DATASET:
+--
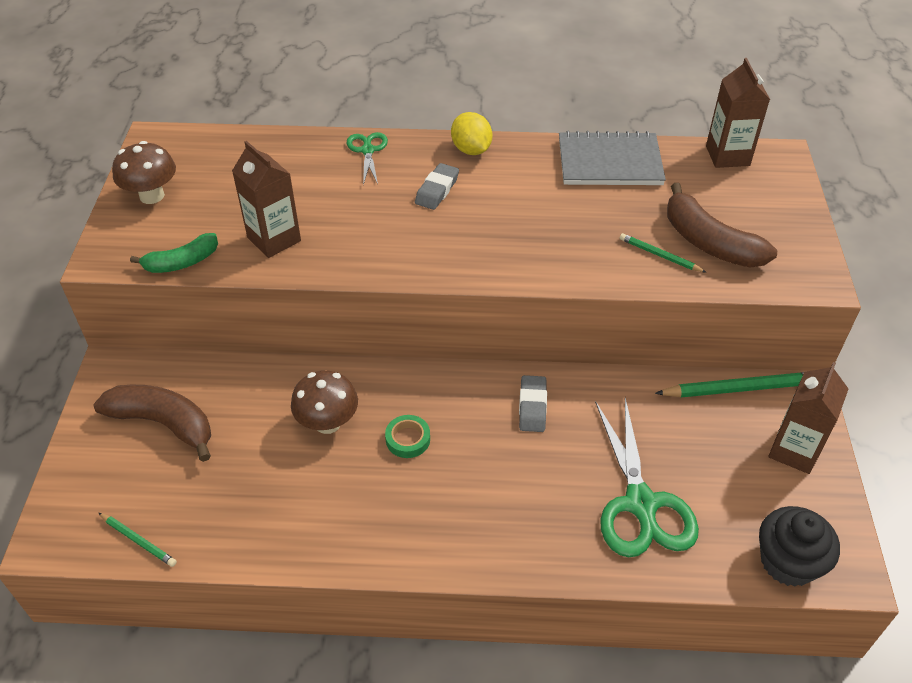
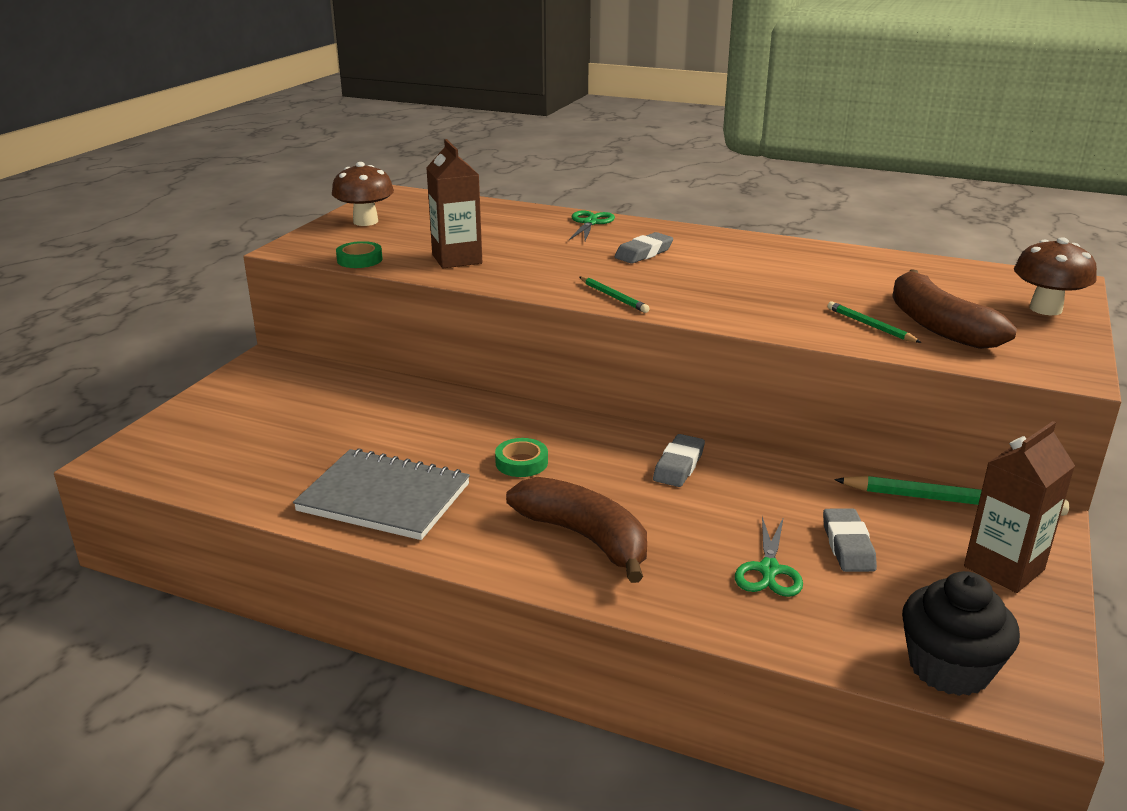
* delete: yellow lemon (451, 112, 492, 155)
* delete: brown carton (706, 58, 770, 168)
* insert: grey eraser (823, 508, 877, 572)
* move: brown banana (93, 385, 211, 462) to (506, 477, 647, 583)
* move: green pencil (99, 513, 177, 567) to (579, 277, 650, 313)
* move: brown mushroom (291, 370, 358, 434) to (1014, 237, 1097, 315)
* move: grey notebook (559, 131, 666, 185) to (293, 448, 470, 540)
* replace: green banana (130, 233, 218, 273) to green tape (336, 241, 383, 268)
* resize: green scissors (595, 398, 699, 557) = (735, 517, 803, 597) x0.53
+--
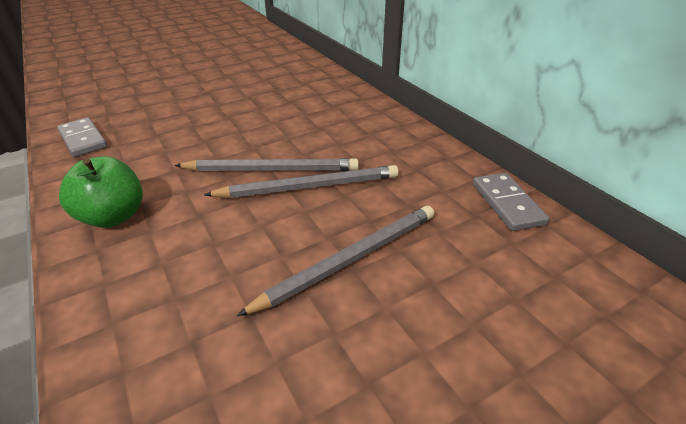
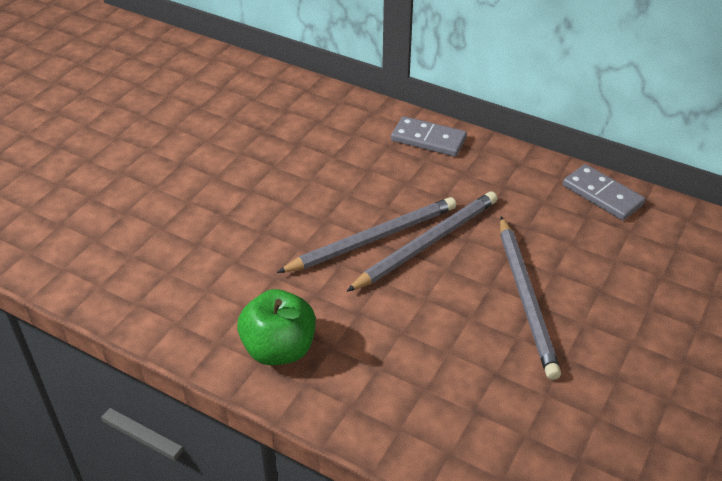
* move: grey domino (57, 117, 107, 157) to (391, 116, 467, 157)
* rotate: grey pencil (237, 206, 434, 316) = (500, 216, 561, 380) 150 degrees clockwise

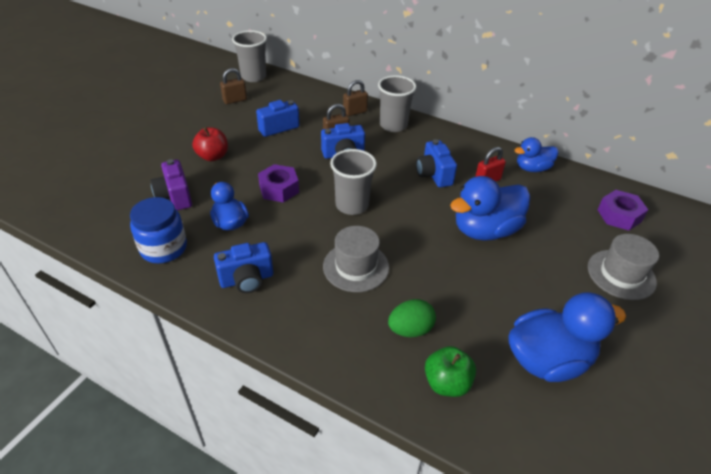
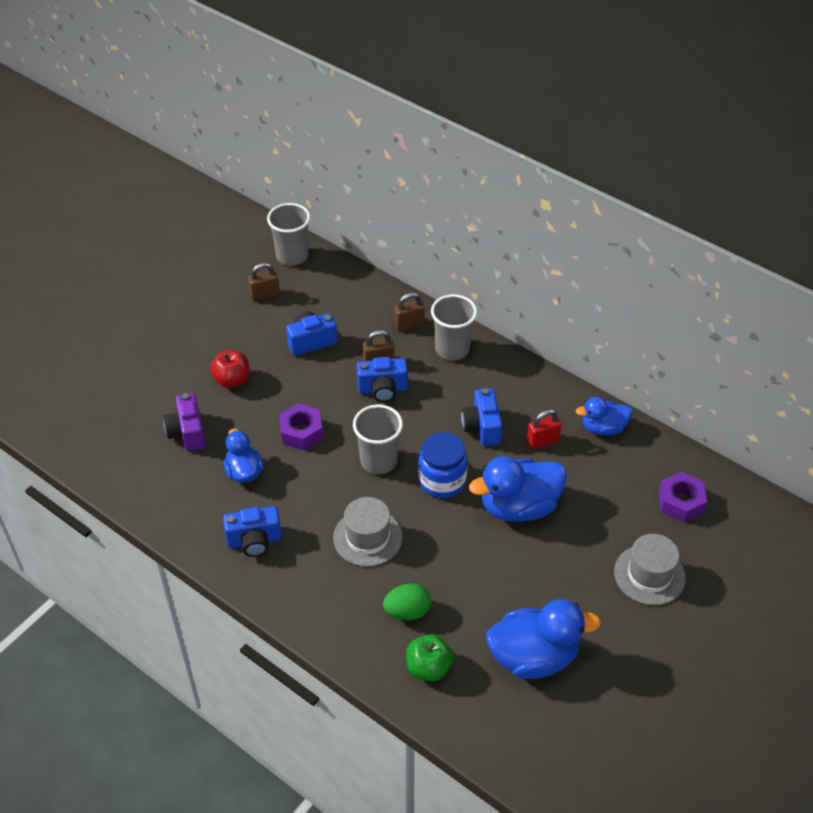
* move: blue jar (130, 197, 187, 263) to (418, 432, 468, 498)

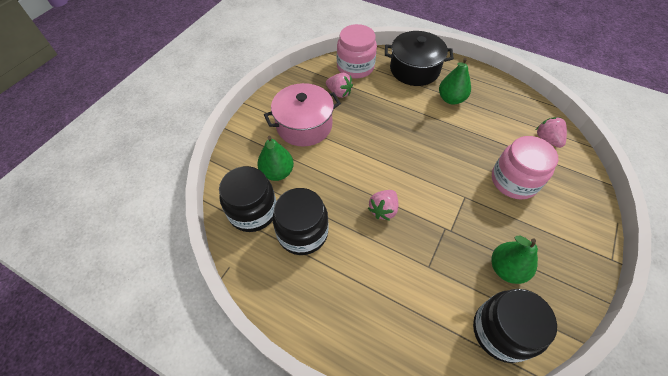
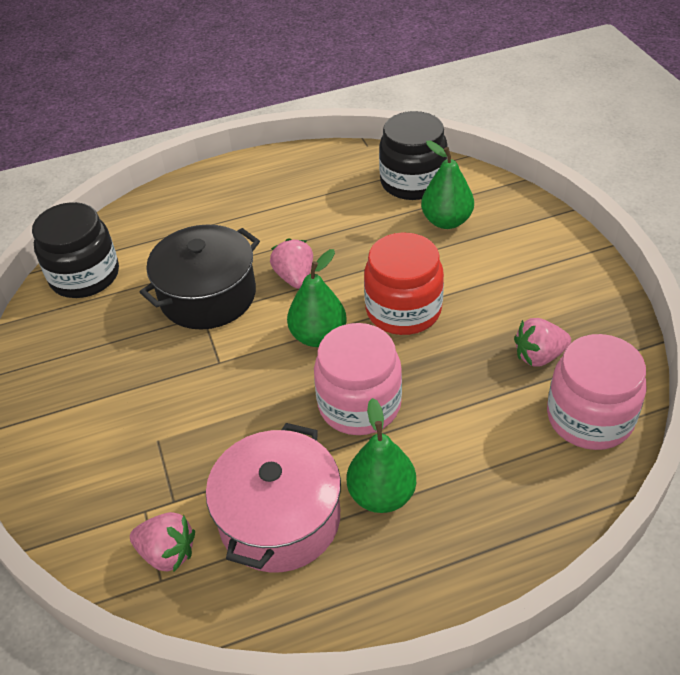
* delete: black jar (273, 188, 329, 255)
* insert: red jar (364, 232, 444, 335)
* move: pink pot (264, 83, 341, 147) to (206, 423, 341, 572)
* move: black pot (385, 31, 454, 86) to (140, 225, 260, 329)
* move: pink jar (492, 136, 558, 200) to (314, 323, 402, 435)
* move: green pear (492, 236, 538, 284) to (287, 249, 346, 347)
+--
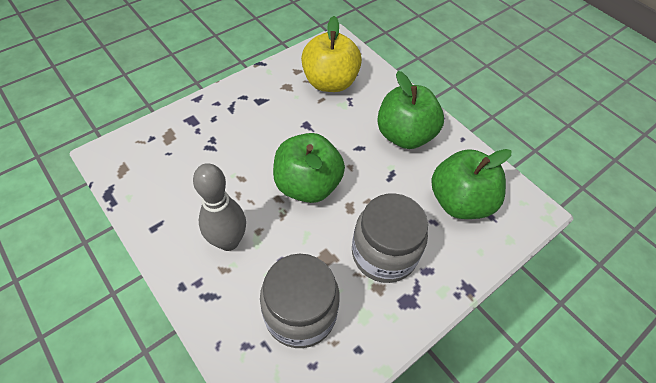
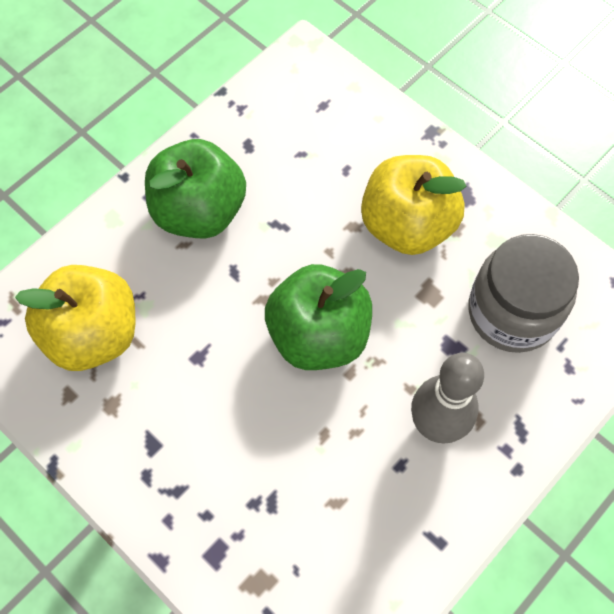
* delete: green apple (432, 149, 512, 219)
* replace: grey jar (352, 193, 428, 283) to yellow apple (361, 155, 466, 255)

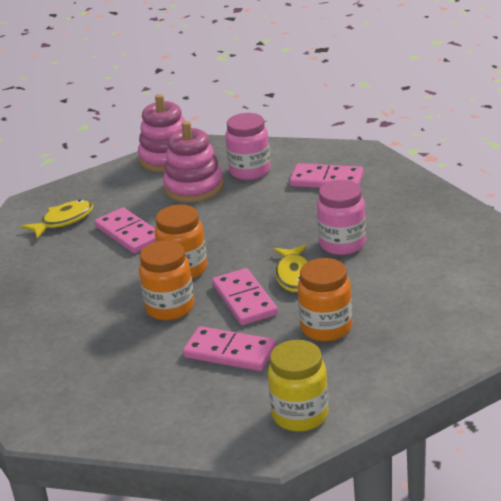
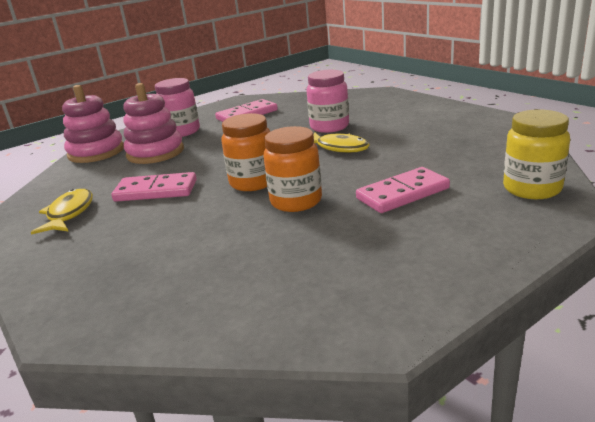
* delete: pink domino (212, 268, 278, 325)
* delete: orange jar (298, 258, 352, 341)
+--
EXERCISE INSTRUCTIONS: Using the listing above, copy exactly the line that contains "112, 492, 155)", the line that contains "277, 650, 313)", and each line that falls between them.

PROBLEM SOLUTION:
* delete: yellow lemon (451, 112, 492, 155)
* delete: brown carton (706, 58, 770, 168)
* insert: grey eraser (823, 508, 877, 572)
* move: brown banana (93, 385, 211, 462) to (506, 477, 647, 583)
* move: green pencil (99, 513, 177, 567) to (579, 277, 650, 313)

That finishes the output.